Please restate the records that follow exactly, skipping their images.
[Raw data Boundary: Start]
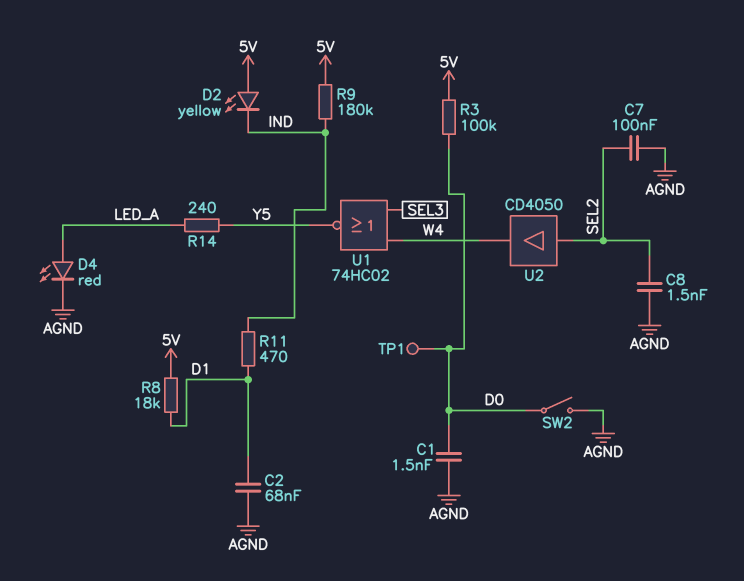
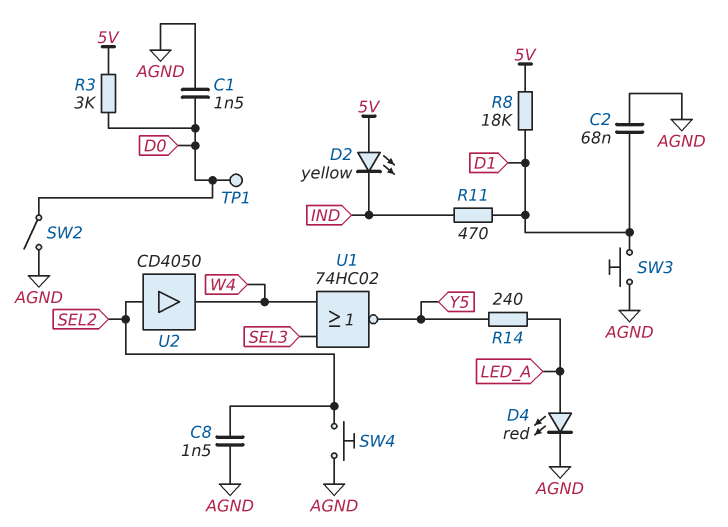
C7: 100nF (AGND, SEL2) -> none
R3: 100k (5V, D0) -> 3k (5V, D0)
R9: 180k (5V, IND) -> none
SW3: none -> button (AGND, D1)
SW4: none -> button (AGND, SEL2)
[Raw data Boundary: End]
▸ **Output for this exercise**
C7: 100nF (AGND, SEL2) -> none
R3: 100k (5V, D0) -> 3k (5V, D0)
R9: 180k (5V, IND) -> none
SW3: none -> button (AGND, D1)
SW4: none -> button (AGND, SEL2)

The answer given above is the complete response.